> REQUIREMENT: Please write back every entry exactly, character for character.

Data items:
>>>>
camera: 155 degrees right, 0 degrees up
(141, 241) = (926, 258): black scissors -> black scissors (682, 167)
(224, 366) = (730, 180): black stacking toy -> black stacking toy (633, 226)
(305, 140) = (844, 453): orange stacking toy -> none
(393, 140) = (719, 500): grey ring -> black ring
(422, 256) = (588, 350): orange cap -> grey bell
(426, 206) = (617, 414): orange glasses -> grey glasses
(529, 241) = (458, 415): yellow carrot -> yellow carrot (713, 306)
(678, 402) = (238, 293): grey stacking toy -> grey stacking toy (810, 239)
<<<<
> OUTPUT FOR THIS TASK:
camera: 155 degrees right, 0 degrees up
(141, 241) = (926, 258): black scissors -> black scissors (682, 167)
(224, 366) = (730, 180): black stacking toy -> black stacking toy (633, 226)
(305, 140) = (844, 453): orange stacking toy -> none
(393, 140) = (719, 500): grey ring -> black ring
(422, 256) = (588, 350): orange cap -> grey bell
(426, 206) = (617, 414): orange glasses -> grey glasses
(529, 241) = (458, 415): yellow carrot -> yellow carrot (713, 306)
(678, 402) = (238, 293): grey stacking toy -> grey stacking toy (810, 239)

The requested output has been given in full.